STATED PROBLEM: Could you reproduce, word for word, the lines from the one containing "memory of J." through the one containing "e \major \numericTimeSignature \time 4/4 \tempo", both included?

INPUT MATERIAL:
▬▬▬▬▬▬▬▬▬▬

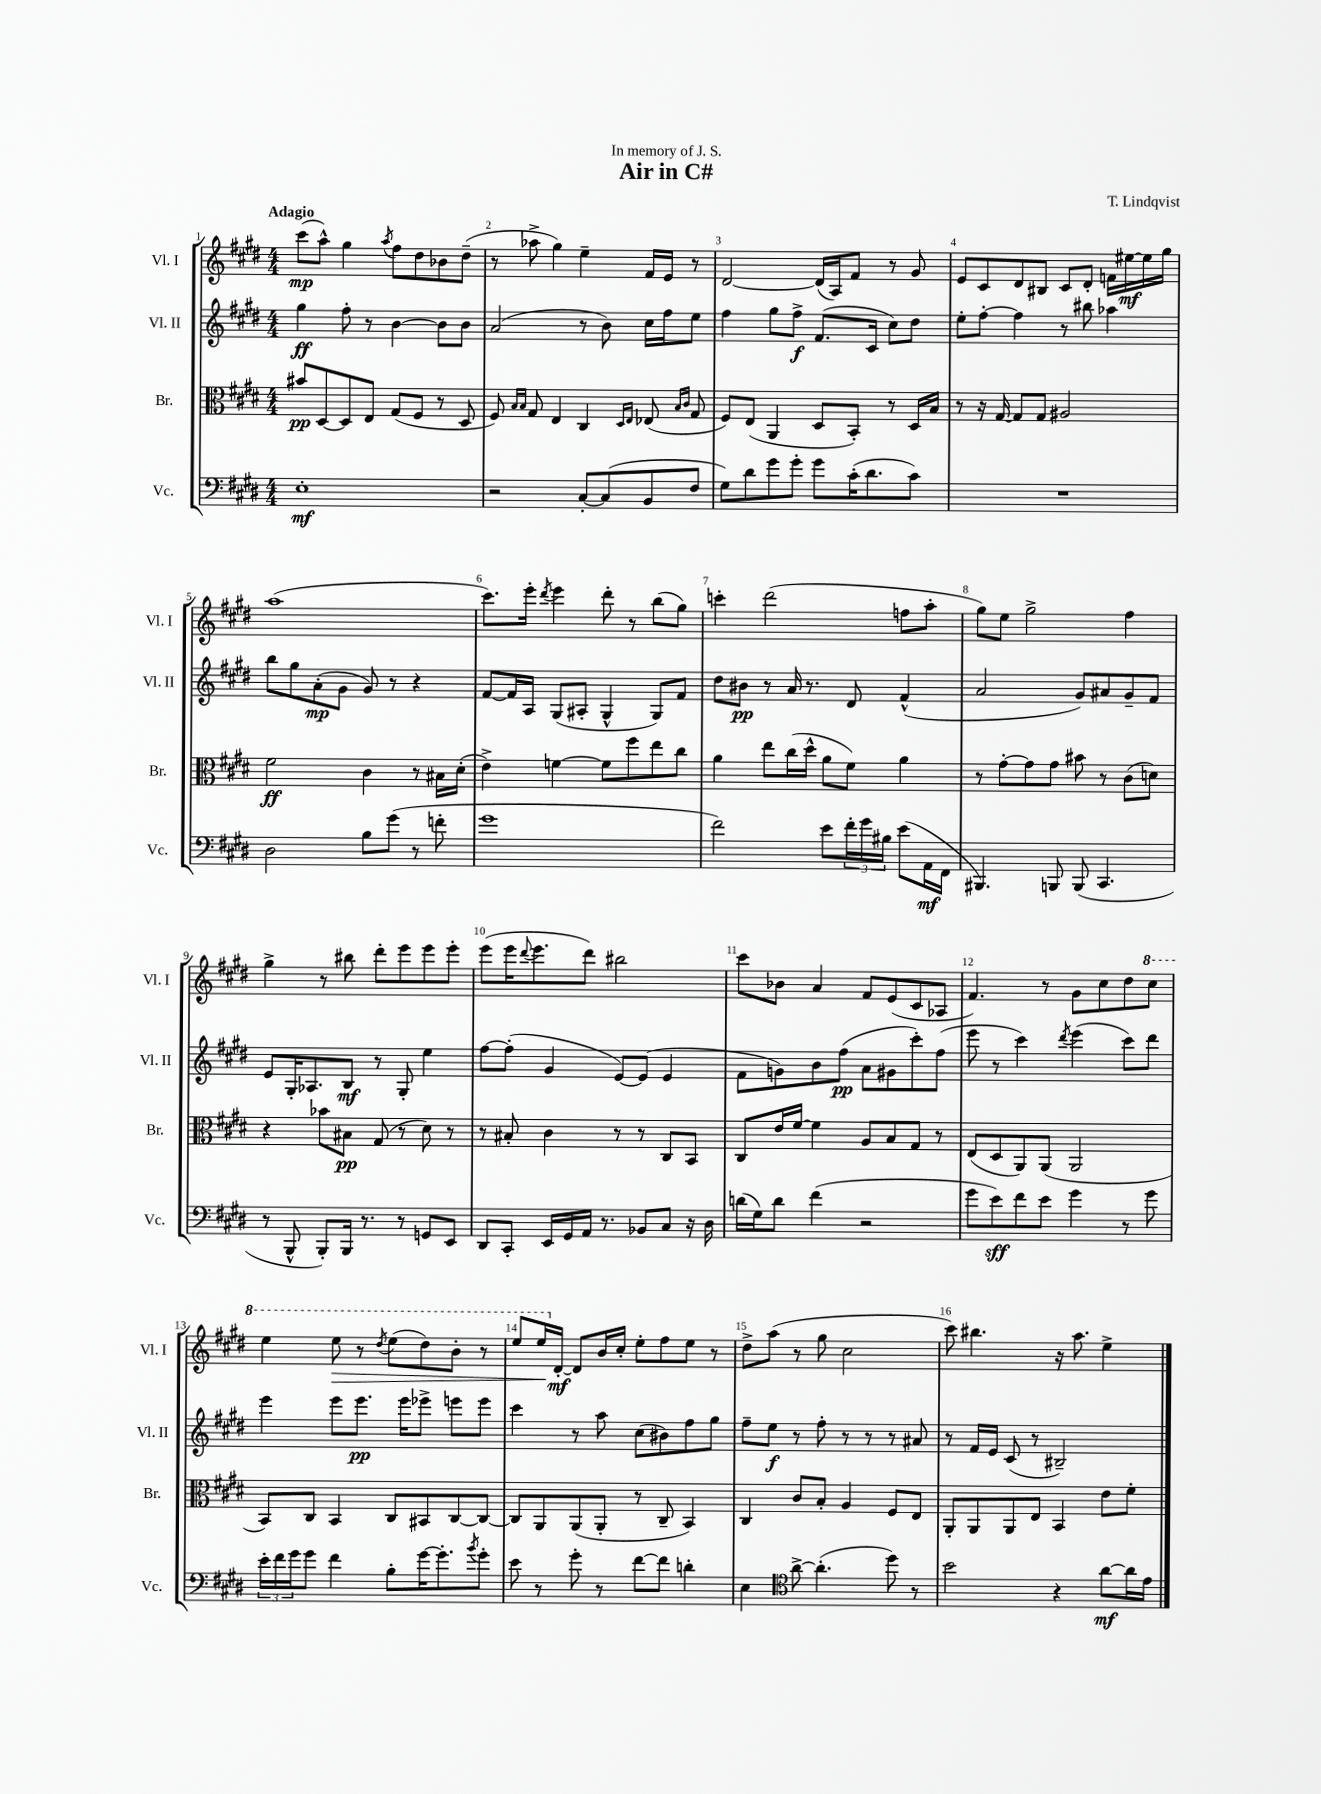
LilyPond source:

\header { title = "Air in C#" composer = "T. Lindqvist" dedication = "In memory of J. S." }
<<
\new StaffGroup <<
\new Staff = "s0" \with { instrumentName = "Vl. I" shortInstrumentName = "Vl. I" } {
    \clef treble \key e \major \numericTimeSignature \time 4/4 \tempo "Adagio"
    cis'''8\mp( a''8-^) gis''4 \acciaccatura { a''8 } fis''8 dis''8 bes'8 dis''8--( |
    r8 aes''8-> gis''4) e''4-- fis'16 e'16 r8 |
    dis'2~ dis'16( a16) fis'8 r8 gis'8 |
    e'8 cis'8 dis'8 bis8 cis'8 dis'8-. f'16 eis''16~\mf eis''16 gis''16 |
    a''1( |
    cis'''8.) e'''16-. \acciaccatura { dis'''8 } e'''4 dis'''8-. r8 b''8( gis''8) |
    c'''4-. dis'''2( f''8 a''8-. |
    gis''8) e''8 gis''2-> fis''4 |
    gis''4-> r8 bis''8 dis'''8-. e'''8 e'''8 e'''8-. |
    e'''8( e'''16 \appoggiatura { dis'''8 } e'''8. dis'''8) bis''2 |
    cis'''8 bes'8 a'4 fis'8 e'8( cis'8 aes8 |
    fis'4.) r8 gis'8 cis''8 dis''8 \ottava #1 cis'''8 |
    e'''4 e'''8\> r8 \acciaccatura { dis'''8 } e'''8( dis'''8) b''8-. r8 |
    e'''8 e'''16\! \ottava #0 dis'16~-.\mf dis'8 b'16 cis''16-. e''8-. fis''8 e''8 r8 |
    dis''8-> a''8( r8 gis''8 cis''2 |
    cis'''8) bis''4. r16 a''8. e''4-> \bar "|." |
}
\new Staff = "s1" \with { instrumentName = "Vl. II" shortInstrumentName = "Vl. II" } {
    \clef treble \key e \major \numericTimeSignature \time 4/4
    gis''4\ff fis''8-. r8 b'4~ b'8 b'8 |
    a'2( r8 b'8) cis''16 fis''16 e''8 |
    fis''4 gis''8 fis''8->\f fis'8.( cis'16 cis''8) dis''8 |
    e''8-. fis''8~-. fis''4 r8 bis''8 aes''4 |
    b''8 gis''8 a'8-.\mp( gis'8 gis'8) r8 r4 |
    fis'8~ fis'16 a16 gis8( ais8-. gis4-^ gis8) fis'8 |
    dis''8 bis'8\pp r8 a'16 r8. dis'8 fis'4-^( |
    a'2 gis'8) ais'8 gis'8-- fis'8 |
    e'8 gis16-. aes8. b8\mf r8 gis8-. e''4 |
    fis''8~ fis''8-.( gis'4 e'8~) e'8( e'4 |
    fis'8 g'8) b'8 fis''8\pp( a'8 gis'8 cis'''8-.) fis''8( |
    e'''8 r8 cis'''4) \acciaccatura { dis'''8 } e'''4( cis'''8) dis'''8 |
    e'''4 e'''8 e'''8.\pp e'''16 ees'''8-> e'''8 e'''8 |
    cis'''4 r8 a''8 cis''8( bis'8) fis''8 gis''8 |
    fis''8-- e''8\f r8 fis''8-. r8 r8 r8 ais'8 |
    r8 fis'16 e'16 cis'8( r8 bis2--) \bar "|." |
}
\new Staff = "s2" \with { instrumentName = "Br." shortInstrumentName = "Br." } {
    \clef alto \key e \major \numericTimeSignature \time 4/4
    bis'8\pp dis8~ dis8 e8 gis8( fis8 r8 dis8 |
    fis8) \grace { b16 b16 } gis8 e4 cis4 \grace { dis16 e16 } ees8( \grace { b16 cis'16 } gis8 |
    fis8) e8( a,4 dis8 b,8-.) r8 dis16 b16 |
    r8 r16 gis16~ gis8 gis8 ais2 |
    fis'2\ff cis'4 r8 bis16 dis'16-.( |
    e'4->) f'4~ f'8 fis''8 e''8 cis''8 |
    a'4 e''8 cis''16( dis''16-^ a'8 fis'8) a'4 |
    r8 gis'8~-. gis'8 gis'8 bis'8 r8 cis'8( d'8) |
    r4 bes'8 bis8\pp gis8( r8 dis'8) r8 |
    r8 bis8-. cis'4 r8 r8 cis8 b,8 |
    cis8 e'16 fis'16~ fis'4 a8 b8 gis8 r8 |
    e8( dis8 a,8) a,8( a,2 |
    b,8) cis8 b,4 cis8 bis,8 cis8~ cis8~ |
    cis8 a,8 a,8( a,8-. r8 cis8-- b,4) |
    cis4 cis'8 b8-. a4 fis8 e8 |
    a,8-. a,8 a,8 e8 b,4 e'8 fis'8-. \bar "|." |
}
\new Staff = "s3" \with { instrumentName = "Vc." shortInstrumentName = "Vc." } {
    \clef bass \key e \major \numericTimeSignature \time 4/4
    e1-.\mf |
    r2 cis8~-. cis8( b,8 fis8 |
    gis8) dis'8 gis'8 gis'8-. gis'8 cis'16-.( dis'8. cis'8) |
    R1 |
    dis2 b8 gis'8( r8 f'8-. |
    gis'1 |
    fis'2) e'8 \tuplet 3/2 { fis'16-. gis'16 bis16 } e'8( a,16\mf fis,16 |
    bis,,4.) b,,8 b,,8( cis,4. |
    r8 b,,8-^ b,,8-.) b,,16 r8. r8 g,8 e,8 |
    dis,8 cis,8-. e,16 gis,16 a,16 r8. bes,8 cis8 r16 dis16 |
    d'16( gis16) d'8 fis'4( r2 |
    gis'8 e'8\sff) fis'8 e'8 gis'4 r8 gis'8 |
    \tuplet 3/2 { e'16-. fis'16 gis'16 } gis'8 fis'4 b8-. gis'16~ gis'8.-. \acciaccatura { b'8 } gis'8-. |
    e'8 r8 gis'8-. r8 fis'8~ fis'8 d'4-. |
    e4 \clef tenor a'8~-> a'4.-.( dis''8) r8 |
    b'2 r4 a'8~\mf a'16 e'16 \bar "|." |
}
>>
>>
\layout { \context { \Score \override BarNumber.break-visibility = ##(#f #t #t) barNumberVisibility = #all-bar-numbers-visible } }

▬▬▬▬▬▬▬▬▬▬

EXERCISE RESPONSE:
\header { title = "Air in C#" composer = "T. Lindqvist" dedication = "In memory of J. S." }
<<
\new StaffGroup <<
\new Staff = "s0" \with { instrumentName = "Vl. I" shortInstrumentName = "Vl. I" } {
    \clef treble \key e \major \numericTimeSignature \time 4/4 \tempo "Adagio"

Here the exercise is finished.